* _TASK REQUIREMENTS_:
Everything in the entries below should be restated exactly, except for the pictures.

* _RECORDS PROVIDED_:

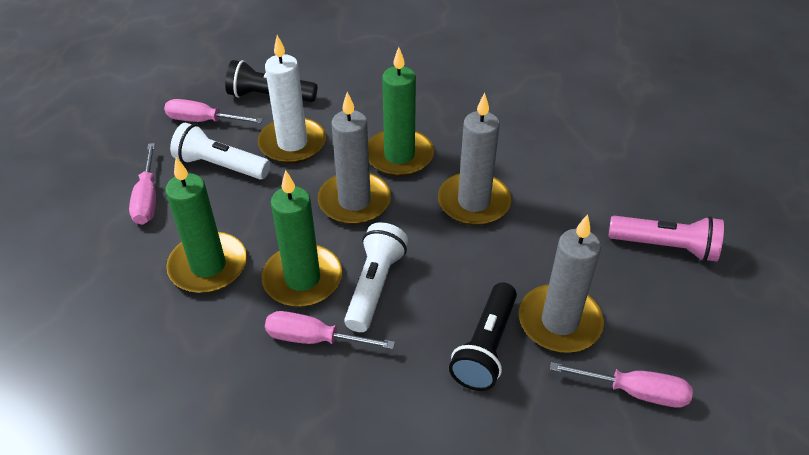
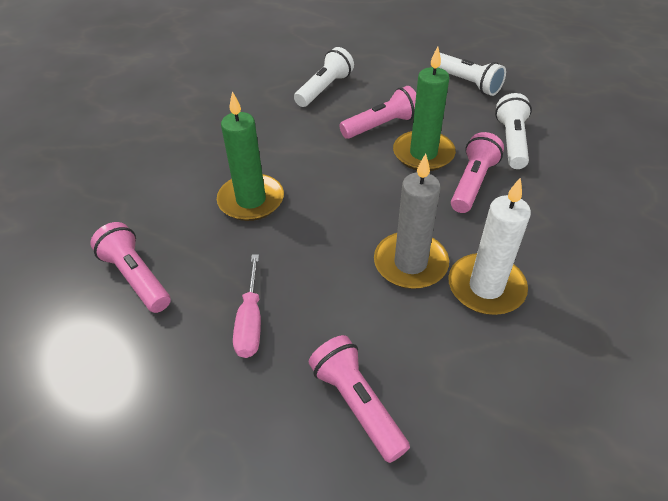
black flashlight: 2 -> 0
green candle: 3 -> 2
grey candle: 3 -> 1
pink flashlight: 1 -> 4
pink screwdriver: 4 -> 1
white flashlight: 2 -> 3

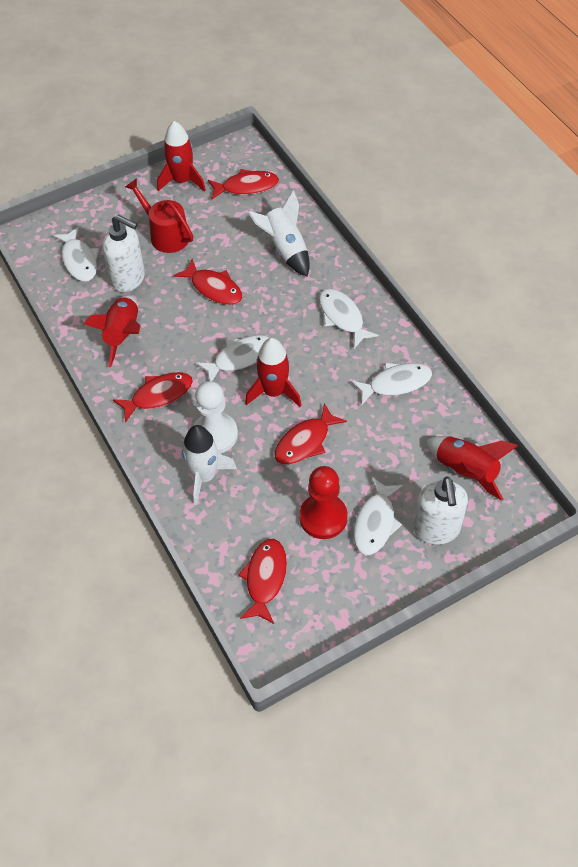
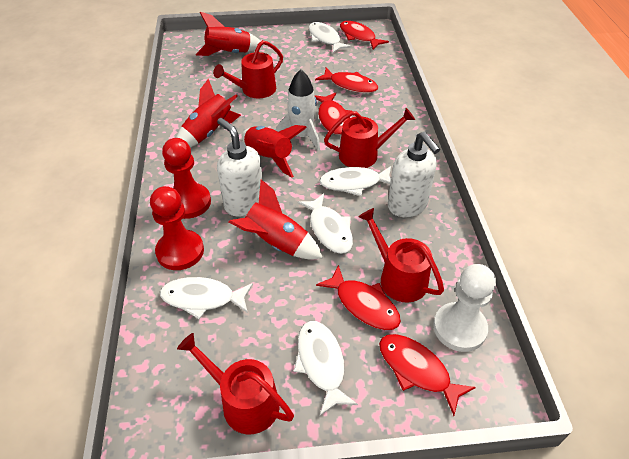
red pawn: 1 -> 2
red watering can: 1 -> 4
white rocket: 2 -> 1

* _EXERCISE RESPONSE_:
black flashlight: 2 -> 0
green candle: 3 -> 2
grey candle: 3 -> 1
pink flashlight: 1 -> 4
pink screwdriver: 4 -> 1
white flashlight: 2 -> 3

red pawn: 1 -> 2
red watering can: 1 -> 4
white rocket: 2 -> 1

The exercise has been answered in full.